● RECORDS TO USE
========

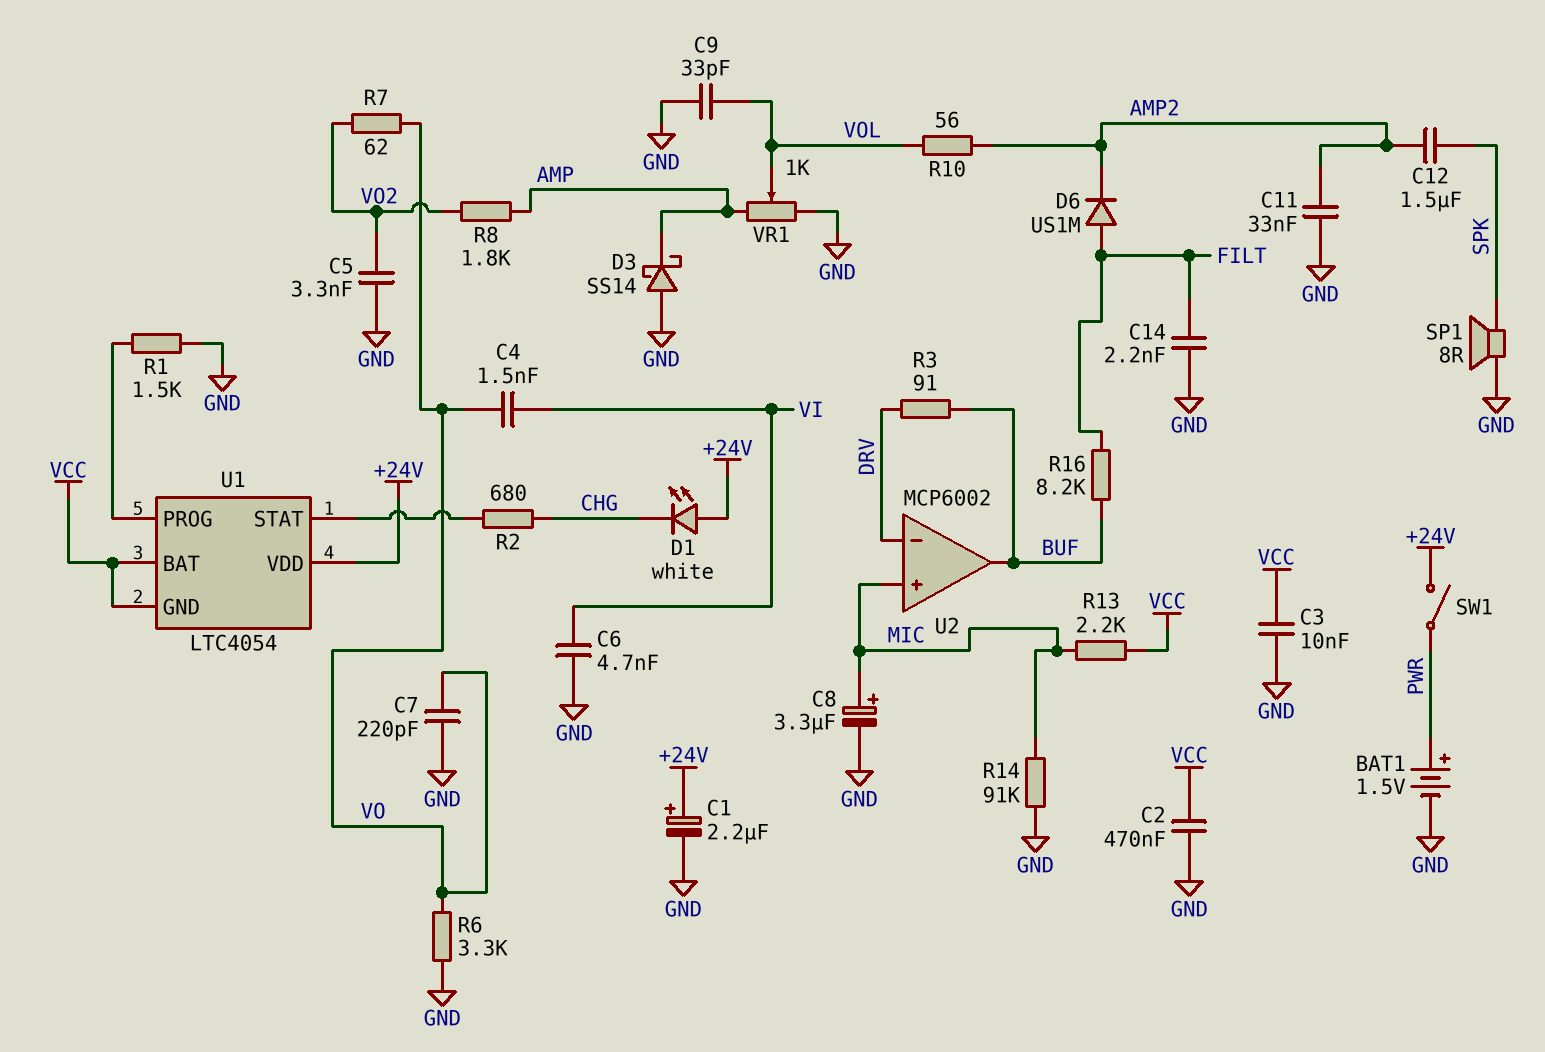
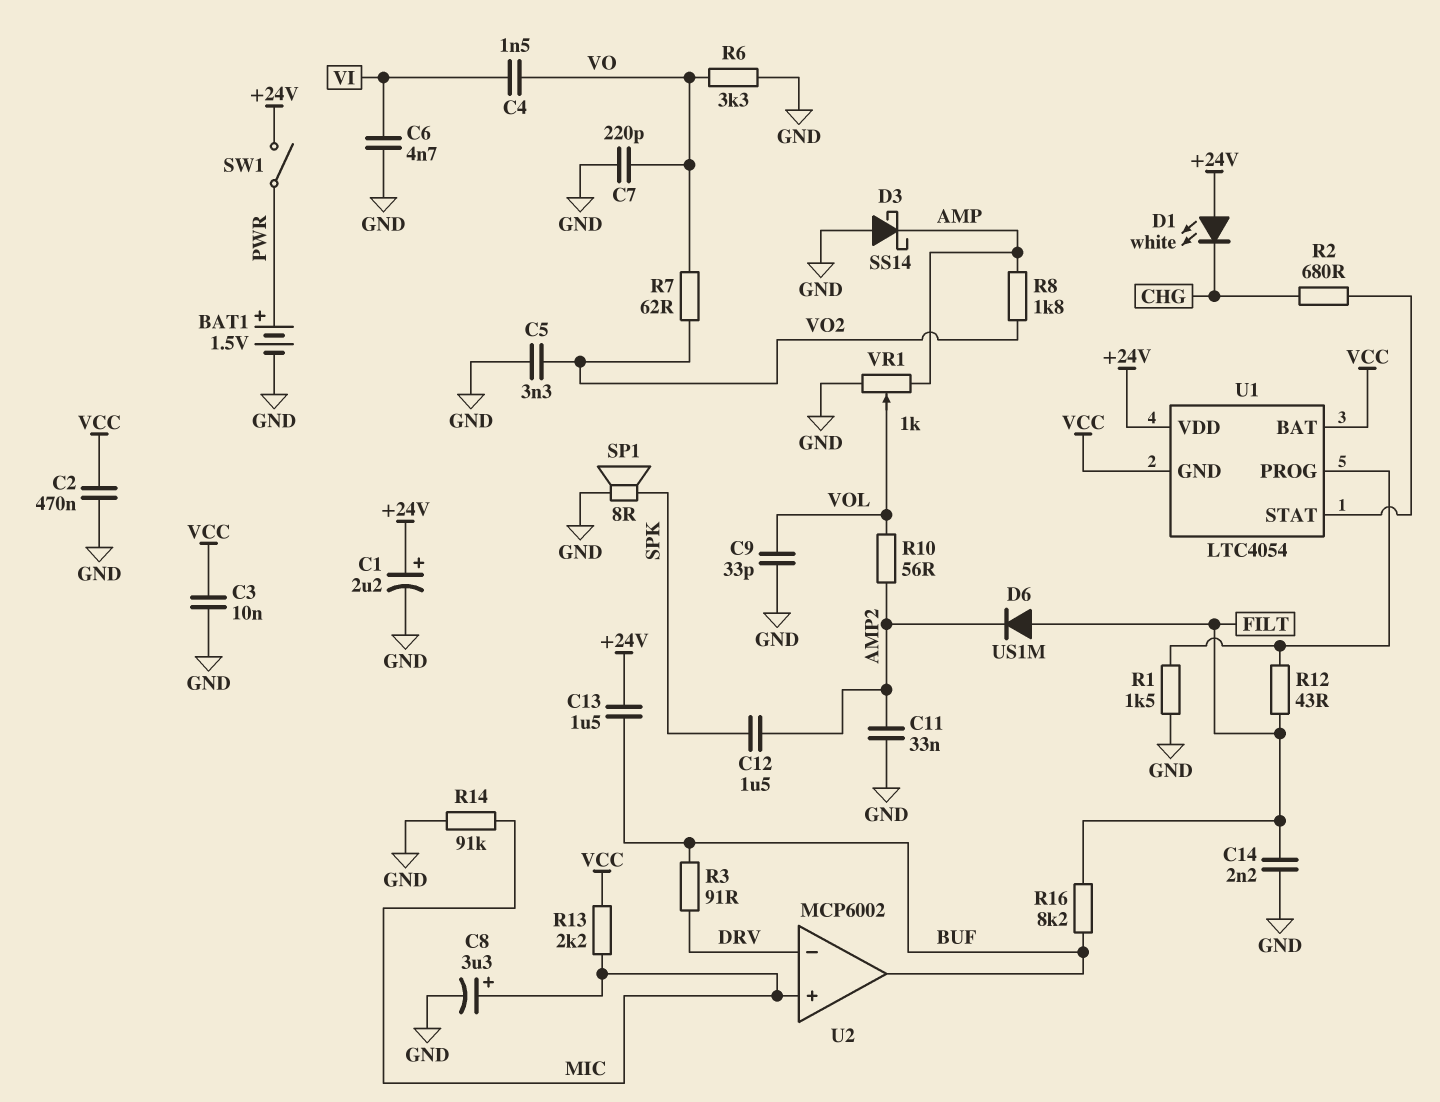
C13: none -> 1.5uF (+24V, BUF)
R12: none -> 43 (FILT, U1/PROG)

========

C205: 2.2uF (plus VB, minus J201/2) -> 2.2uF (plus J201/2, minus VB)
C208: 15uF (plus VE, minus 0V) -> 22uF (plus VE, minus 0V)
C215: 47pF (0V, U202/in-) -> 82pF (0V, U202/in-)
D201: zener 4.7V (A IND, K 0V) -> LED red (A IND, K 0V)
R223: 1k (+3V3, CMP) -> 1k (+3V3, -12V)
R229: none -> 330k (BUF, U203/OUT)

========

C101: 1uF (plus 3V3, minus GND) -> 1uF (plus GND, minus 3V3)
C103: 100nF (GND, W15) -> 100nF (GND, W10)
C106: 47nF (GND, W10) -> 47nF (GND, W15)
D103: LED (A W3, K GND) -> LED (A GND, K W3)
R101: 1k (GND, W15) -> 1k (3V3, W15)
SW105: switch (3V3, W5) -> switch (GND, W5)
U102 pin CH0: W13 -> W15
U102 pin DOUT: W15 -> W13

========

● TASK PROMPT
Using the records above, set down exactly the lines from the one with "D103: LED (A W3, K GND) -> LED (A GND, K W3)" through the one with "U102 pin DOUT: W15 -> W13", inclusive, and nothing more.

● EXERCISE RESULT
D103: LED (A W3, K GND) -> LED (A GND, K W3)
R101: 1k (GND, W15) -> 1k (3V3, W15)
SW105: switch (3V3, W5) -> switch (GND, W5)
U102 pin CH0: W13 -> W15
U102 pin DOUT: W15 -> W13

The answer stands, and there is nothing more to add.